■ Exercise prompt ■
The answer is the set of lines that include "yellow", copied from the data below.

■ Source data ■
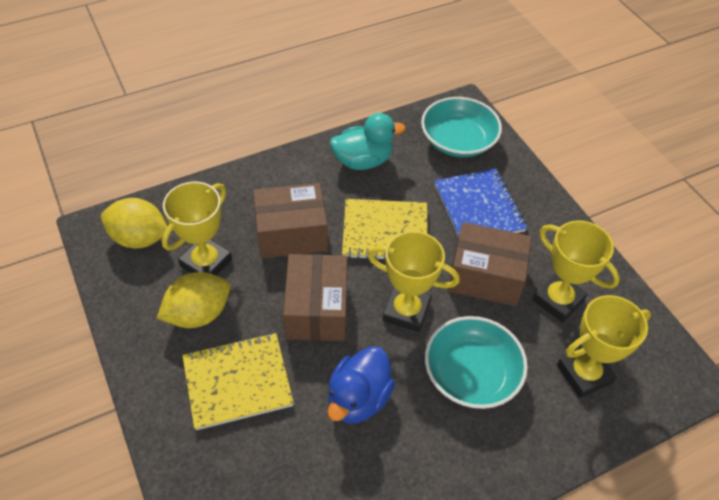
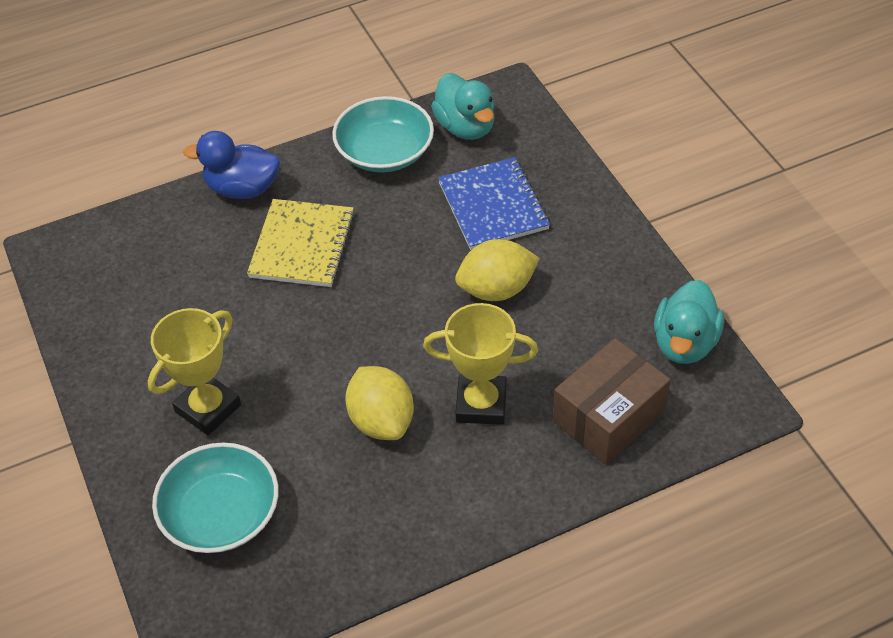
brown box: 3 -> 1
turquoise duck: 1 -> 2
yellow notebook: 2 -> 1
yellow trophy: 4 -> 2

■ Expected answer ■
yellow notebook: 2 -> 1
yellow trophy: 4 -> 2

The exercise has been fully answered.